#### Task to complete:
Your response should be an exact reproduction of the data below, beginning at the line containing "R107: 75k (+9V, NET23) -> 47k (+9V, NET23)" and ending with the final line.

***** Supplied records

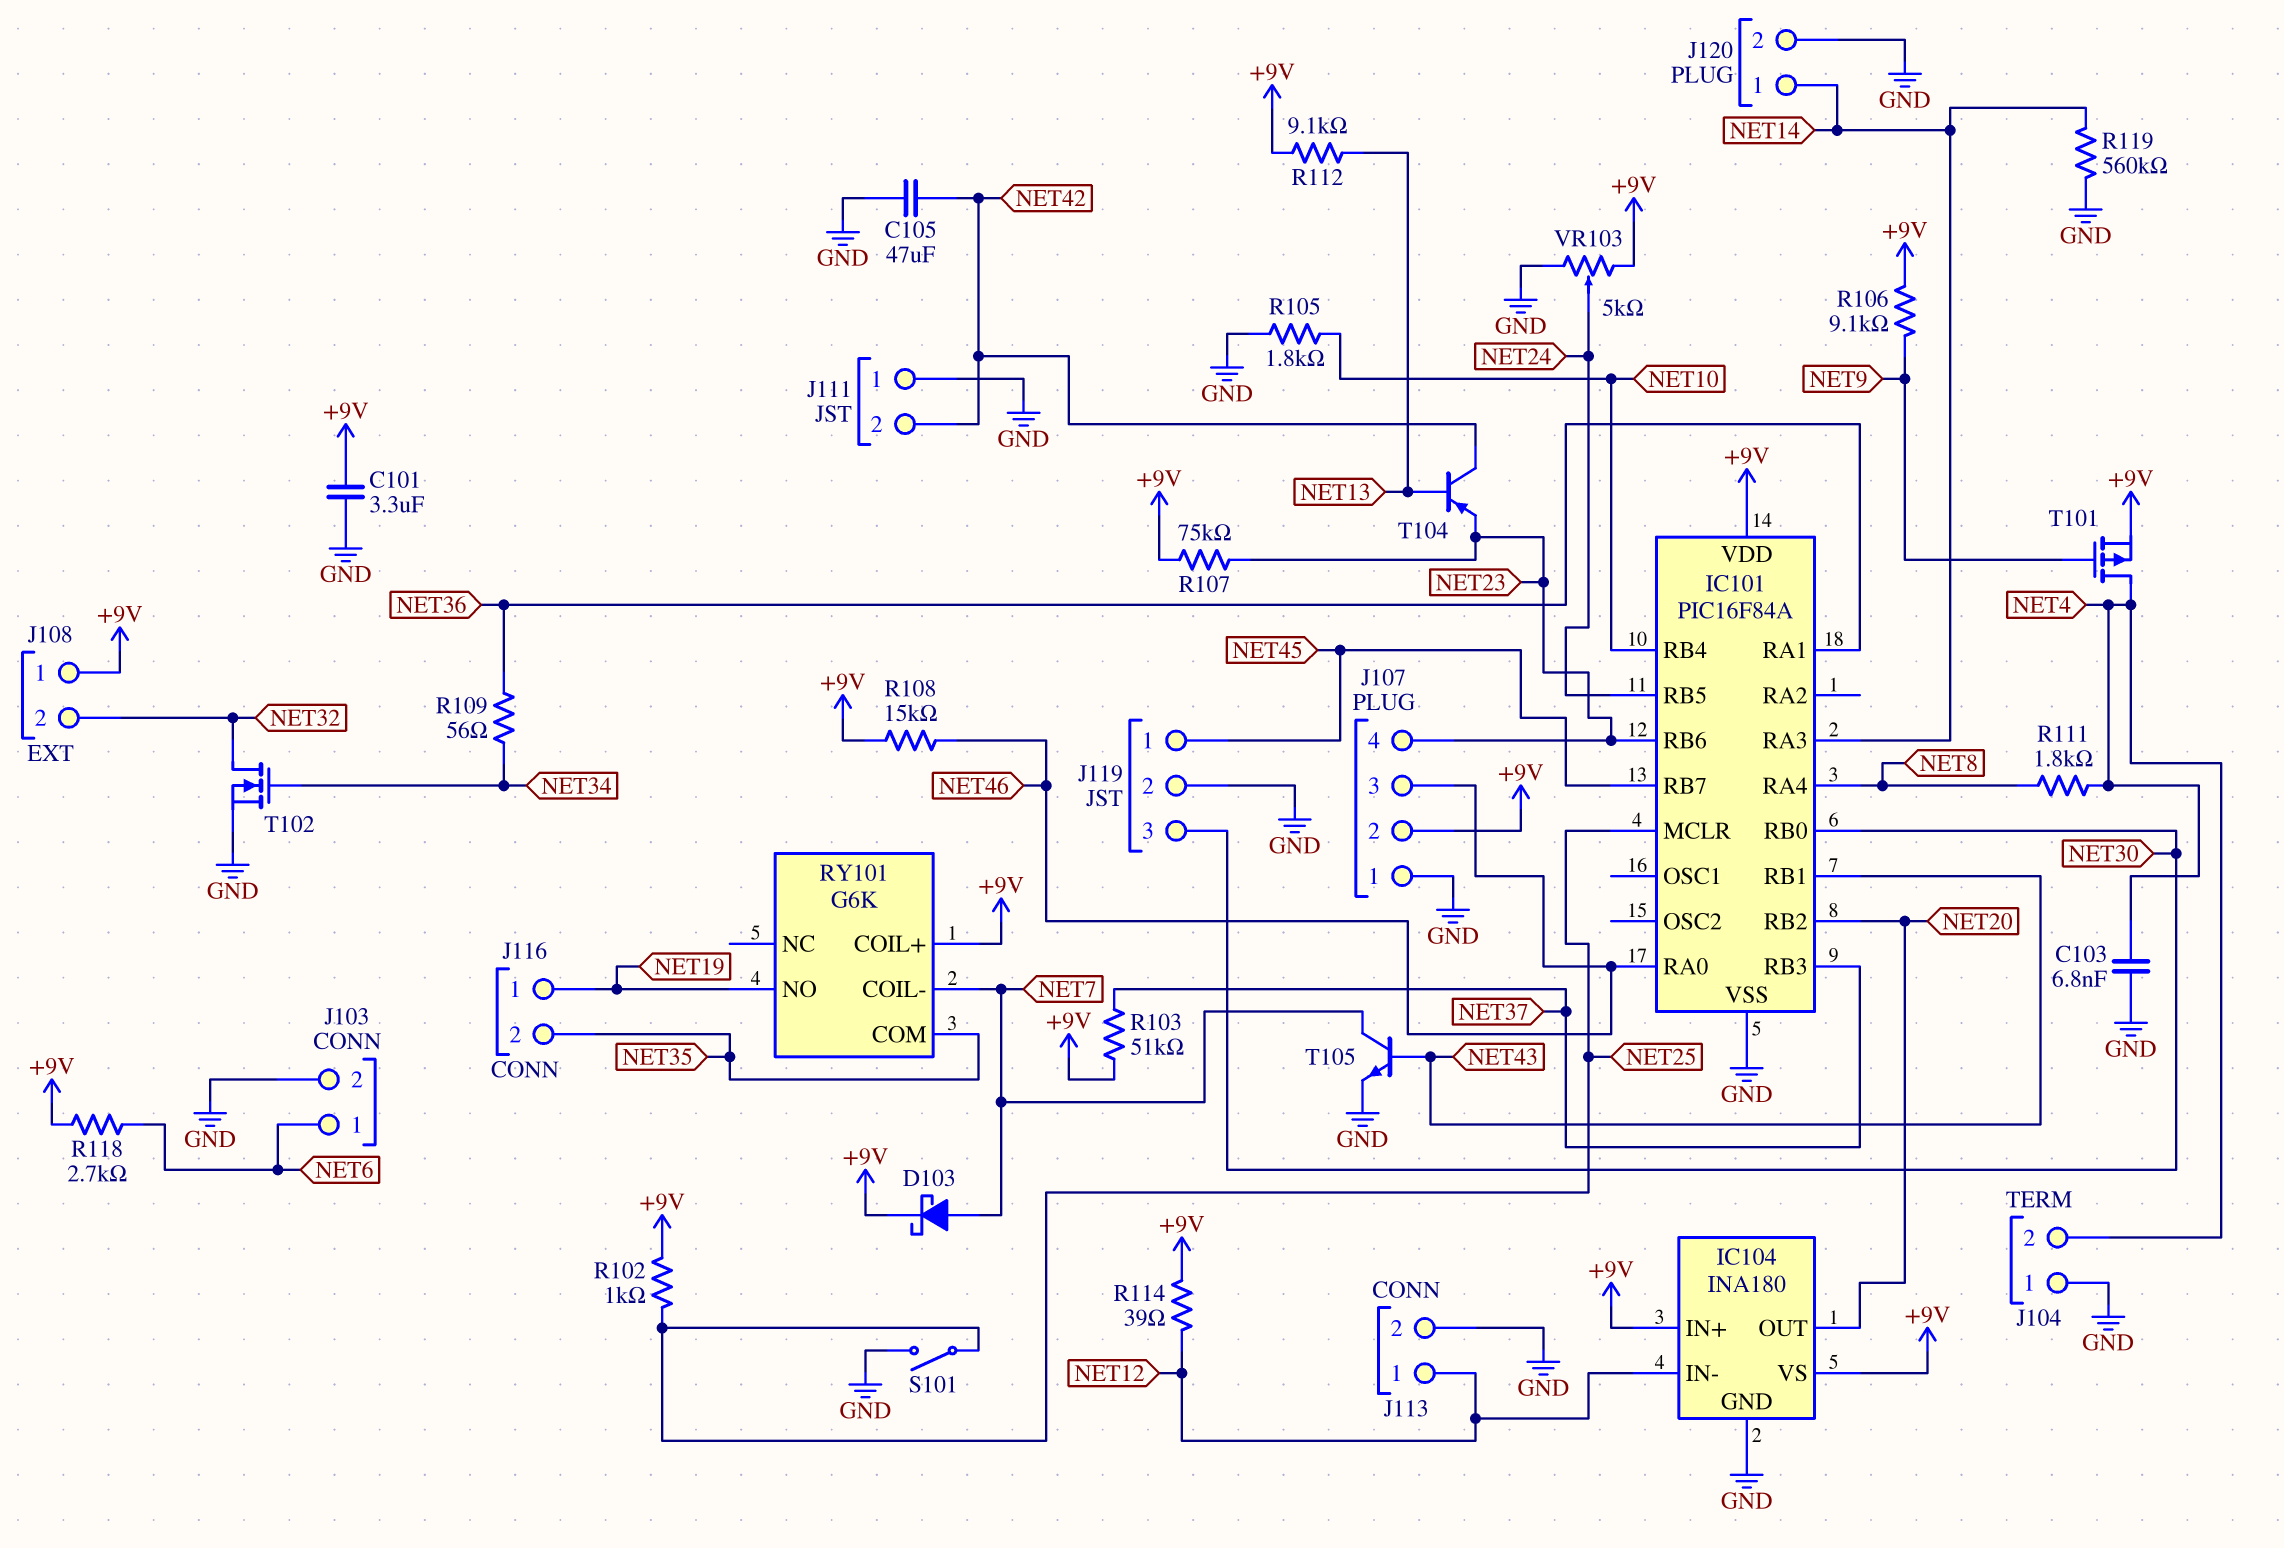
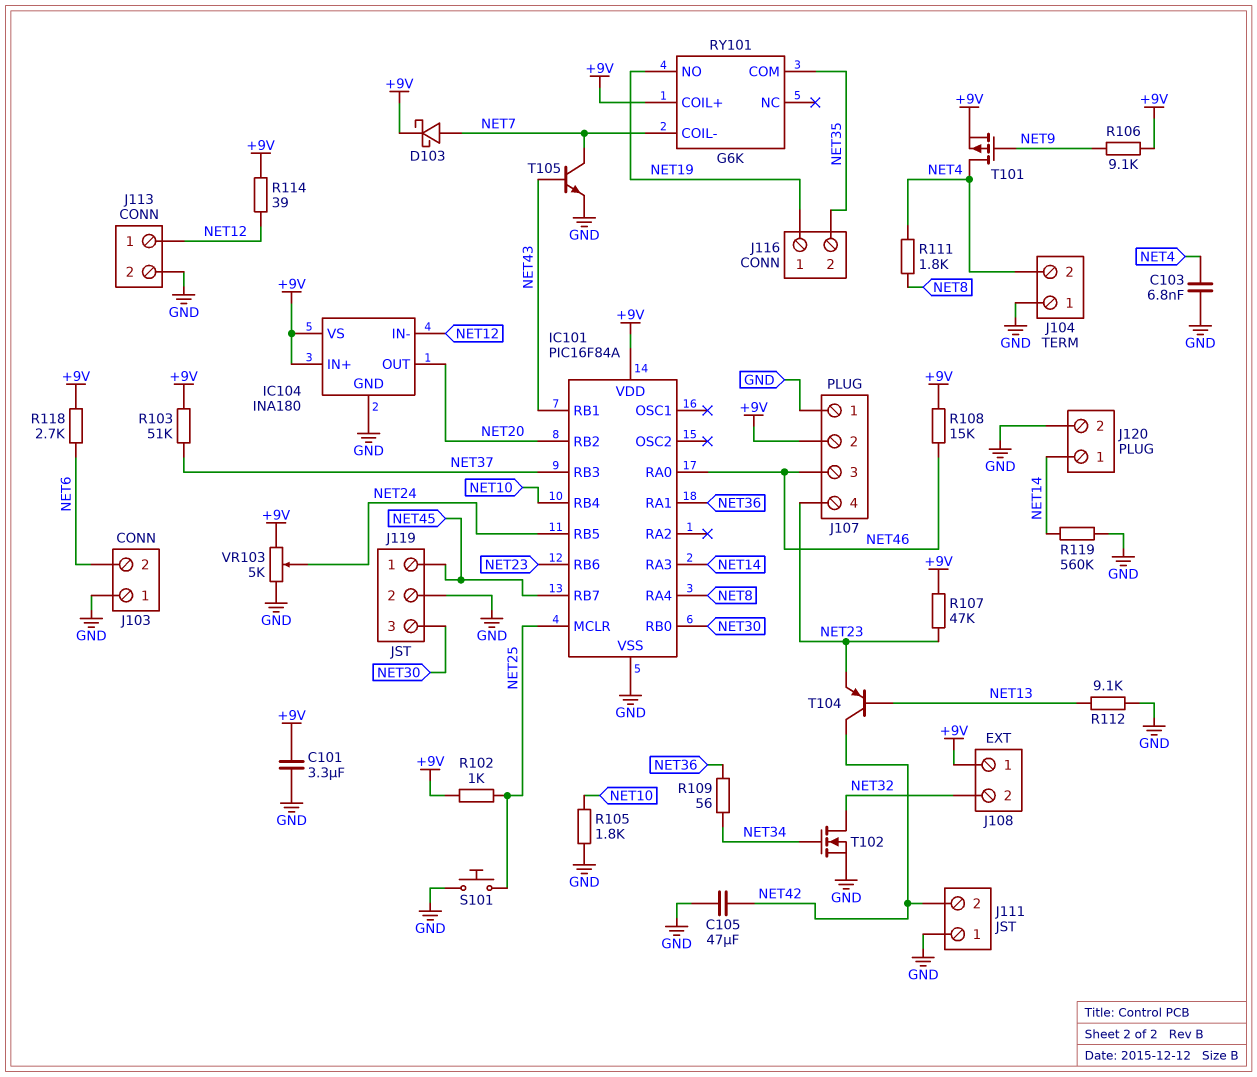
J103 pin 1: NET6 -> GND
J103 pin 2: GND -> NET6
R107: 75k (+9V, NET23) -> 47k (+9V, NET23)
R112: 9.1k (+9V, NET13) -> 9.1k (GND, NET13)
S101: switch (GND, NET25) -> button (GND, NET25)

**********

#### Task solution:
R107: 75k (+9V, NET23) -> 47k (+9V, NET23)
R112: 9.1k (+9V, NET13) -> 9.1k (GND, NET13)
S101: switch (GND, NET25) -> button (GND, NET25)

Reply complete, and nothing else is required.